--- Instructions to follow ---
Write down exactly the line where "(218, 207) = (244, 148): orange" occurs and every line that follows it through the end of the material below; include nothing else.

--- Dataset extract ---
..............................
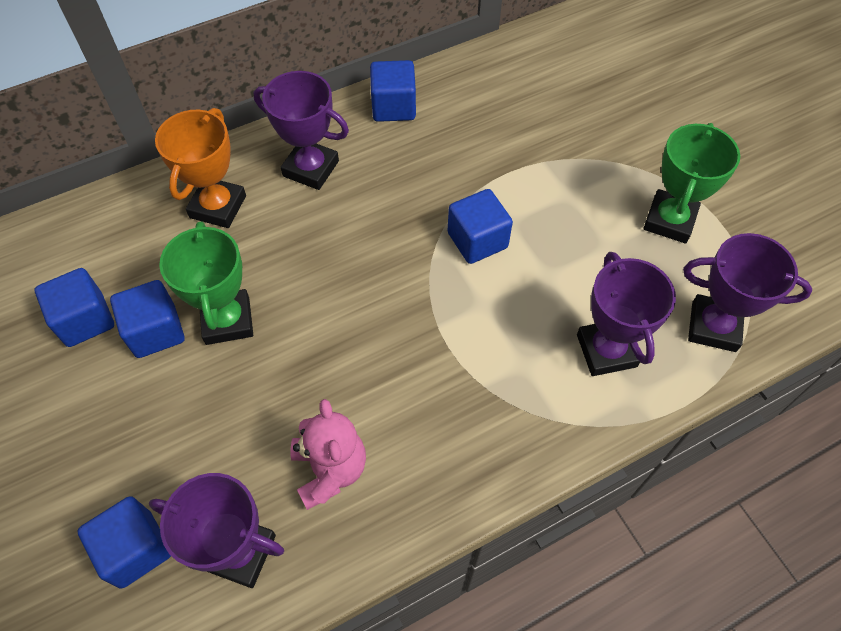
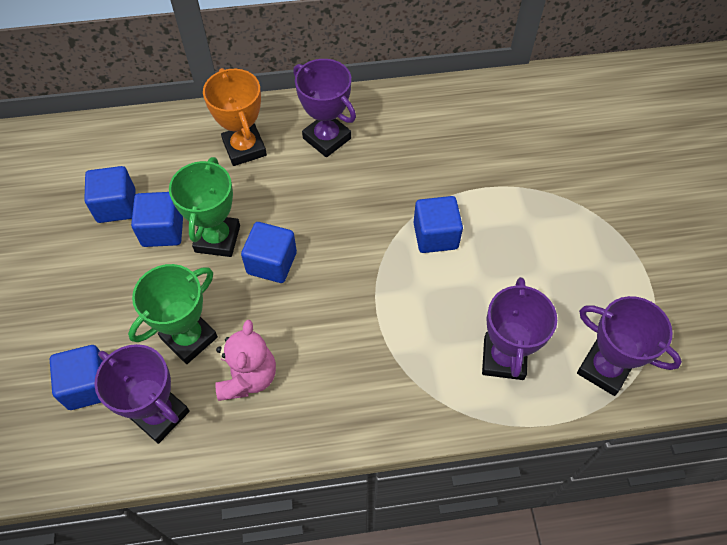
camera: 20 degrees right, 0 degrees up
(218, 207) = (244, 148): orange trophy -> orange trophy turned 60 degrees counterclockwise
(393, 107) = (413, 106): blue cube -> blue cube (272, 263)
(669, 220) = (605, 268): green trophy -> green trophy (189, 338)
..............................
--- Final answer ---
(218, 207) = (244, 148): orange trophy -> orange trophy turned 60 degrees counterclockwise
(393, 107) = (413, 106): blue cube -> blue cube (272, 263)
(669, 220) = (605, 268): green trophy -> green trophy (189, 338)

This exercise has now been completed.